Task instructions:
Below are lines of data, and only some are wanted. Please repeat exactly those from the line that has "FAN1 pin SIG: D4 -> A2" through the line that has "DHT pin DATA: B13 -> B11".

Edit tracking data:
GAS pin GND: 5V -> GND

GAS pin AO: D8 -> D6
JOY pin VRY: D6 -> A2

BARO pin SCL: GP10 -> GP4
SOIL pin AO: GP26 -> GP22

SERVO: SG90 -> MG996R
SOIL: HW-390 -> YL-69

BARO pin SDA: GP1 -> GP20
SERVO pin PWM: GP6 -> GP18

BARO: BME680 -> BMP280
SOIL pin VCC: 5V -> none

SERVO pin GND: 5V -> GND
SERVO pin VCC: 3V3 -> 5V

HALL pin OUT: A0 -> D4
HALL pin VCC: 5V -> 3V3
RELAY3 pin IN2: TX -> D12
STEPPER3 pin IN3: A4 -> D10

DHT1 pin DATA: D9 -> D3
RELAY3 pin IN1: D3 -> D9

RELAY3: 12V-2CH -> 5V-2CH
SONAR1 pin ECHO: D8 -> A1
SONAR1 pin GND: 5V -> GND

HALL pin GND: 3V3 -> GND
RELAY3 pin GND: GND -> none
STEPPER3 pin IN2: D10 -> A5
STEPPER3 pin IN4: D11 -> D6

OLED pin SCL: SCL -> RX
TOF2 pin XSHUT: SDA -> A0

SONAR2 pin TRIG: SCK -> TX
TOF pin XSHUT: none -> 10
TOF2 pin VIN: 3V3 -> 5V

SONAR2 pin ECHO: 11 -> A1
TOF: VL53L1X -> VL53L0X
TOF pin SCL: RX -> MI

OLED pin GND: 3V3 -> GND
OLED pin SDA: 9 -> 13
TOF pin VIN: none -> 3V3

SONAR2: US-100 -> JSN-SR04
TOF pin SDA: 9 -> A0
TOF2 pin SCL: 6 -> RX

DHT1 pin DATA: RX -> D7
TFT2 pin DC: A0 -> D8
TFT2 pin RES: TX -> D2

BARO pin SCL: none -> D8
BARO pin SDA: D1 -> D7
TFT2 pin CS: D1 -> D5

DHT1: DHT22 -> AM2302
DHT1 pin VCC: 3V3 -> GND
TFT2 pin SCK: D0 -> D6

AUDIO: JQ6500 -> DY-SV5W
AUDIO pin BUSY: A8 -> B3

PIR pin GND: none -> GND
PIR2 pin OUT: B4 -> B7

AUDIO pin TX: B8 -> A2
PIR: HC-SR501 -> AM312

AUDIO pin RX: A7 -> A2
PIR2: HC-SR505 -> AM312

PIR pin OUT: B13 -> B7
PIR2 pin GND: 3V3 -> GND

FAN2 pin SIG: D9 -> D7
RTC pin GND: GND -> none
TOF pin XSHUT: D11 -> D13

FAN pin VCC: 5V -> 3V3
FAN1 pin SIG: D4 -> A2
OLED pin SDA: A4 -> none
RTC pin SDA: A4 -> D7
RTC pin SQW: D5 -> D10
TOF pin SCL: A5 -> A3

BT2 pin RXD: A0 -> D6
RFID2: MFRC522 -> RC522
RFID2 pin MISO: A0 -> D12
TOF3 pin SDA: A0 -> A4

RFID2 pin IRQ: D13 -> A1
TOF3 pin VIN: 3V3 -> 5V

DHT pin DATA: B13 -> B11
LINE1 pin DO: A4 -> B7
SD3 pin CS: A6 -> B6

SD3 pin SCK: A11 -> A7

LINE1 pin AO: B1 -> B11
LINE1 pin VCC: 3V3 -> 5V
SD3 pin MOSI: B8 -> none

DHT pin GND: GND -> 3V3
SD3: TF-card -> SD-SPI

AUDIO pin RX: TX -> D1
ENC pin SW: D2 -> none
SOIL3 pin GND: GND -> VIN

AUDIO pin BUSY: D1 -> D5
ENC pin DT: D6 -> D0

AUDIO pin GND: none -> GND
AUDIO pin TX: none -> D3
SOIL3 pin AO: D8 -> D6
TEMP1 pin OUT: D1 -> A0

Exercise result:
FAN1 pin SIG: D4 -> A2
OLED pin SDA: A4 -> none
RTC pin SDA: A4 -> D7
RTC pin SQW: D5 -> D10
TOF pin SCL: A5 -> A3

BT2 pin RXD: A0 -> D6
RFID2: MFRC522 -> RC522
RFID2 pin MISO: A0 -> D12
TOF3 pin SDA: A0 -> A4

RFID2 pin IRQ: D13 -> A1
TOF3 pin VIN: 3V3 -> 5V

DHT pin DATA: B13 -> B11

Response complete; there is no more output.